■ **Your task**
Write out the line with "none -> pink tile K10 level 2" and each line after it to the end of the material, exactly as they appear and with nothing else.
+++
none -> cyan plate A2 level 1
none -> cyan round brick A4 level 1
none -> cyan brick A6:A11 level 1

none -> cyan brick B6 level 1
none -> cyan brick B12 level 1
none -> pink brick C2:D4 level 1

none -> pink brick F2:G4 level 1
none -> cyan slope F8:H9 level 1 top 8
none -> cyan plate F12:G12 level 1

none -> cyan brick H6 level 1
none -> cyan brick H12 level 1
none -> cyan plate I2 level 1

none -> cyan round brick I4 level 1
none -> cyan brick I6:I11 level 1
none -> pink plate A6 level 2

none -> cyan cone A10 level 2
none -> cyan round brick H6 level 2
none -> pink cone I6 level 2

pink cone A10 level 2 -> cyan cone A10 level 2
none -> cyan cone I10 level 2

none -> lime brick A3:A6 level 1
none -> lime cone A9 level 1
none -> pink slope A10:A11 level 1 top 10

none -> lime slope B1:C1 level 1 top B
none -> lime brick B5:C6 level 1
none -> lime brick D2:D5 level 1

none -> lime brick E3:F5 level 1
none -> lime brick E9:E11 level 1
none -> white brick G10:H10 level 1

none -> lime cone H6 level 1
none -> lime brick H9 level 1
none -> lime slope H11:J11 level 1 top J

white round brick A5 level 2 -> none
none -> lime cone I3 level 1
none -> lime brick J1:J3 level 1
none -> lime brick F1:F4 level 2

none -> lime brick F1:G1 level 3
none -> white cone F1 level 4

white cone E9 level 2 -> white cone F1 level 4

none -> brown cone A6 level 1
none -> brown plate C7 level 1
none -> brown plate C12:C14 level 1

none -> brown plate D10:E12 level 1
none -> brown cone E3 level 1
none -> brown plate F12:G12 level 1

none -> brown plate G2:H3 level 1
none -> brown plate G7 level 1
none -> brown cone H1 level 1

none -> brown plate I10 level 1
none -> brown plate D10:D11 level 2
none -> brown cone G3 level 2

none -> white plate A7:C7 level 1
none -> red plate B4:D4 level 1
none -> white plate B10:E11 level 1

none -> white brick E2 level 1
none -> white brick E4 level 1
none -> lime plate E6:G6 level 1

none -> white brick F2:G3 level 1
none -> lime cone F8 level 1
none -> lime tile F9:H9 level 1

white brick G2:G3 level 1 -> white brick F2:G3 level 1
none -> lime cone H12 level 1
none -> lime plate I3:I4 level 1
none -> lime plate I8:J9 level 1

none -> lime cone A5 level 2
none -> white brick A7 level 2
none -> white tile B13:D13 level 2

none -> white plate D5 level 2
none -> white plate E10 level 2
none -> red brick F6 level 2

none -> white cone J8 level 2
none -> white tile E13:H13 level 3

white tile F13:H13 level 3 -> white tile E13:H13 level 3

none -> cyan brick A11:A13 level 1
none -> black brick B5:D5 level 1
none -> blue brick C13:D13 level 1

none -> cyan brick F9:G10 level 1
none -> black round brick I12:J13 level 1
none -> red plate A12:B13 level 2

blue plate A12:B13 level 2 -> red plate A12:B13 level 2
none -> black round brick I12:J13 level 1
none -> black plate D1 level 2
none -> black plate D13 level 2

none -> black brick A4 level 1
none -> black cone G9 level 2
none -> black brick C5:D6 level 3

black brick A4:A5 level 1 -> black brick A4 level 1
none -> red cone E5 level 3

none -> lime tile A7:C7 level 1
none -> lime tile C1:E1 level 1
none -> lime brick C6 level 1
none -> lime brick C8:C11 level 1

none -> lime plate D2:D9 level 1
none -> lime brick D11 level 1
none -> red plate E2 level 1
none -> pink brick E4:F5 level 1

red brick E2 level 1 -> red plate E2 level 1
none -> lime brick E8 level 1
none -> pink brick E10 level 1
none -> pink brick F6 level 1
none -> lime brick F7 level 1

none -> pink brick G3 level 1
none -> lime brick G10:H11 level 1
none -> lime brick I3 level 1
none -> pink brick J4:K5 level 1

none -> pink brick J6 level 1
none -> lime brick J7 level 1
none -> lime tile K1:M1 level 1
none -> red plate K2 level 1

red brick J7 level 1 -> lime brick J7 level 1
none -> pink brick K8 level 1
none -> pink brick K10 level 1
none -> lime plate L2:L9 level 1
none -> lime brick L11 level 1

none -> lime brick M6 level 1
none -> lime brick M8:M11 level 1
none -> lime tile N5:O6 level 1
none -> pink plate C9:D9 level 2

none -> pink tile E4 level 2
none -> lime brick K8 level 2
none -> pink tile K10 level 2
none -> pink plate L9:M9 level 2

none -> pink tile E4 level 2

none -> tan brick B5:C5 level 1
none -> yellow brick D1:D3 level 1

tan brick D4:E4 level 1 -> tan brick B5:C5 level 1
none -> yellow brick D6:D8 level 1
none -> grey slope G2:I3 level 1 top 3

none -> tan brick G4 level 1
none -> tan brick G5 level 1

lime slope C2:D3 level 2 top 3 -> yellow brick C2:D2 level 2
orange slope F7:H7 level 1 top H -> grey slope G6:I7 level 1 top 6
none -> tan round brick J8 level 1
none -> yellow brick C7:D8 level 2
+++
■ **Your response**
none -> pink tile K10 level 2
none -> pink plate L9:M9 level 2

none -> pink tile E4 level 2

none -> tan brick B5:C5 level 1
none -> yellow brick D1:D3 level 1

tan brick D4:E4 level 1 -> tan brick B5:C5 level 1
none -> yellow brick D6:D8 level 1
none -> grey slope G2:I3 level 1 top 3

none -> tan brick G4 level 1
none -> tan brick G5 level 1

lime slope C2:D3 level 2 top 3 -> yellow brick C2:D2 level 2
orange slope F7:H7 level 1 top H -> grey slope G6:I7 level 1 top 6
none -> tan round brick J8 level 1
none -> yellow brick C7:D8 level 2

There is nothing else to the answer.